▶ _WHAT NEEDS TO BE DONE_:
Go through the data underneath and report how many lines hold the string "building", giving only the number.

--- DATA PROVIDED Enclosed Below ---

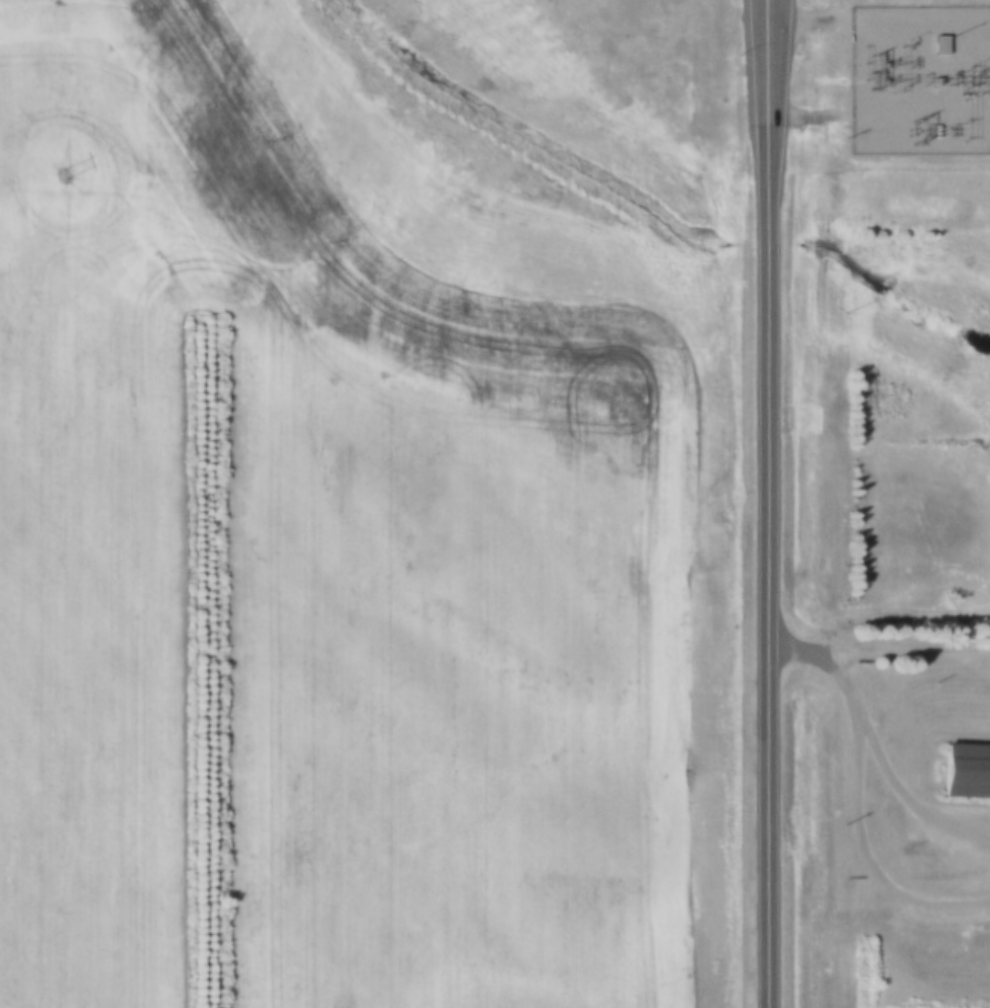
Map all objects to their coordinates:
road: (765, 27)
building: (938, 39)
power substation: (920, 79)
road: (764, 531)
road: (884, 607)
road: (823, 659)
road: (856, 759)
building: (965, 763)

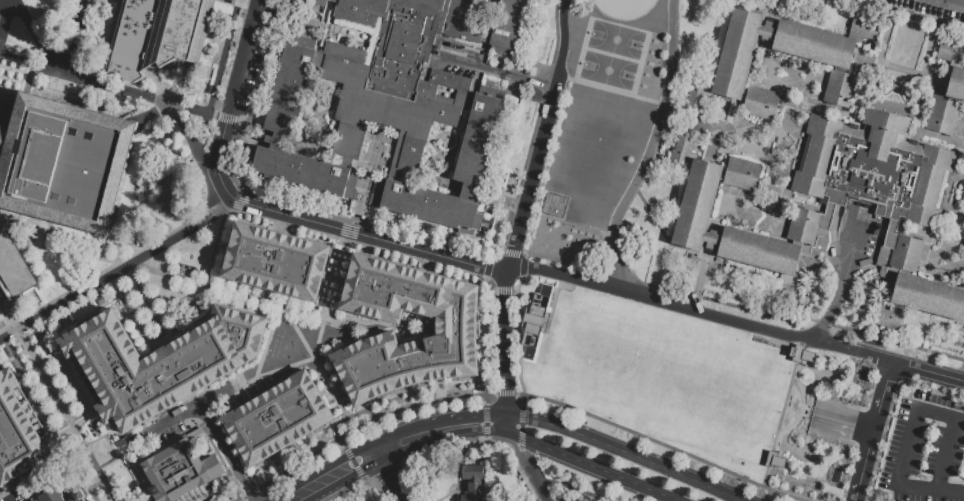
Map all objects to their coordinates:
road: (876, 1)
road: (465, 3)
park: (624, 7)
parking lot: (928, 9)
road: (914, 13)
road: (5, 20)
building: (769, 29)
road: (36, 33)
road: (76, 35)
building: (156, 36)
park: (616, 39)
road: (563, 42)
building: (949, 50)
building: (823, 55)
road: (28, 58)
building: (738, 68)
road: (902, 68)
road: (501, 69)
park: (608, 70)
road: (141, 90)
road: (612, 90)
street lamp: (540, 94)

--- End of Enclosed DATA PROVIDED ---

▶ _YOUR SOLUTION_:
7